Action item:
An exact reproduction is required of the lines from the beginning of the entries through the line with "(301, 353) = (516, 477): purple", pictures excluded and nothing added.

....

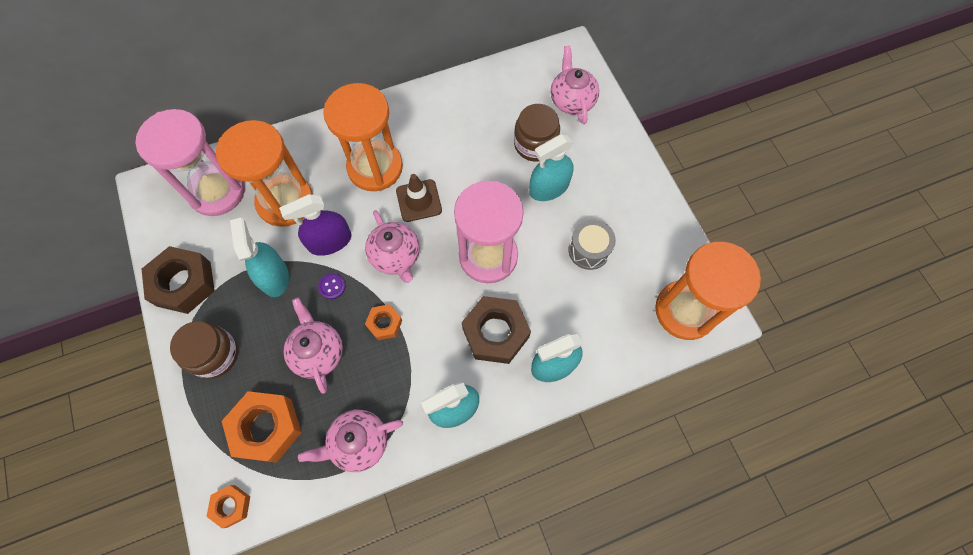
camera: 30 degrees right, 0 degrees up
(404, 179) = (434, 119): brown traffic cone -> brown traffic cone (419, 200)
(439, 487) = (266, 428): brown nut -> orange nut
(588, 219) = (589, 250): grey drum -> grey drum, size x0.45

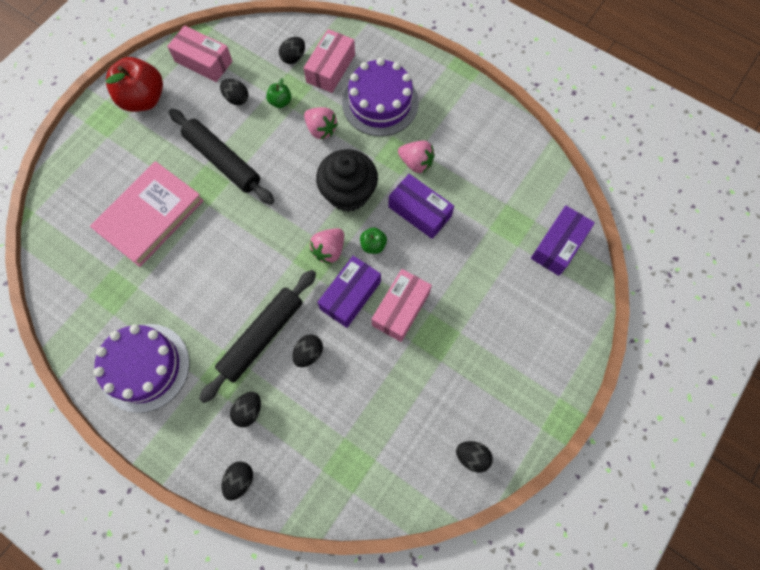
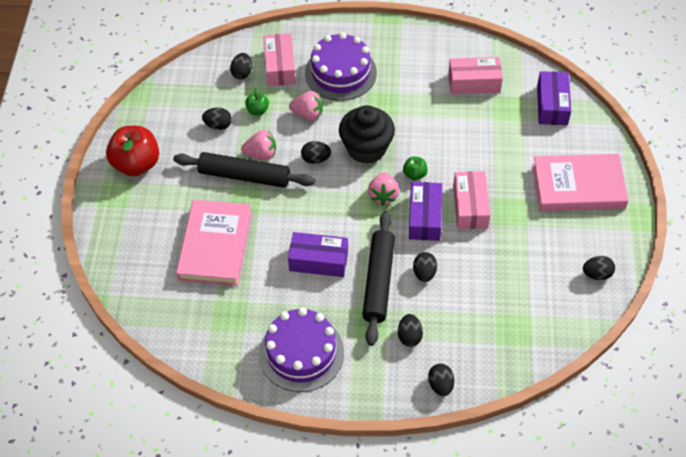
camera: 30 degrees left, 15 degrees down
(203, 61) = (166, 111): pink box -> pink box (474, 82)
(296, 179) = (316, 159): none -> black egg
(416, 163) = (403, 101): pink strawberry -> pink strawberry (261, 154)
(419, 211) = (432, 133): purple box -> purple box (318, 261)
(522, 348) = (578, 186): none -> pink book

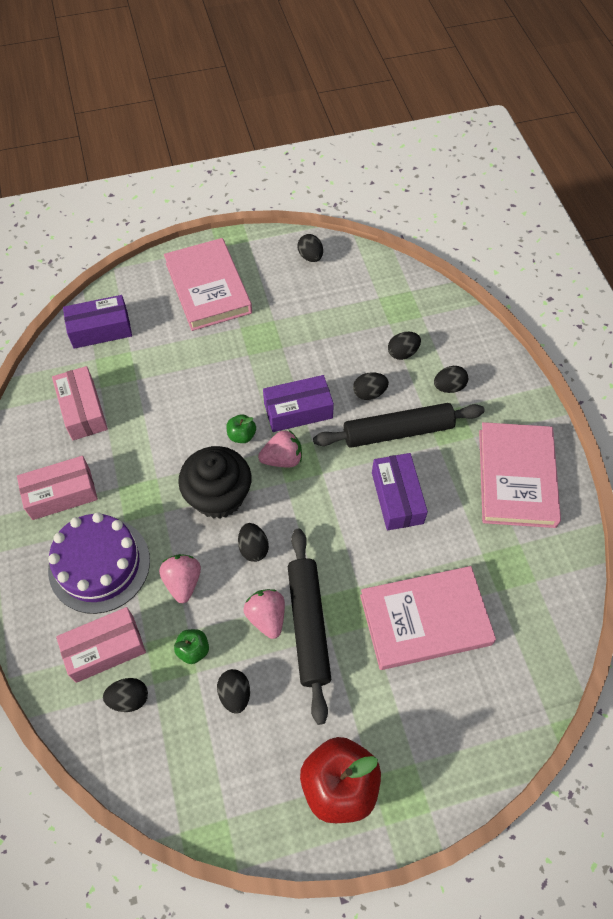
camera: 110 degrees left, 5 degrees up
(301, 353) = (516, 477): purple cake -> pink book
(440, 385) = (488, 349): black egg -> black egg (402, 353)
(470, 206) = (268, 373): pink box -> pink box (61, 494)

....

Written response:
camera: 30 degrees right, 0 degrees up
(404, 179) = (434, 119): brown traffic cone -> brown traffic cone (419, 200)
(439, 487) = (266, 428): brown nut -> orange nut
(588, 219) = (589, 250): grey drum -> grey drum, size x0.45

camera: 30 degrees left, 15 degrees down
(203, 61) = (166, 111): pink box -> pink box (474, 82)
(296, 179) = (316, 159): none -> black egg
(416, 163) = (403, 101): pink strawberry -> pink strawberry (261, 154)
(419, 211) = (432, 133): purple box -> purple box (318, 261)
(522, 348) = (578, 186): none -> pink book

camera: 110 degrees left, 5 degrees up
(301, 353) = (516, 477): purple cake -> pink book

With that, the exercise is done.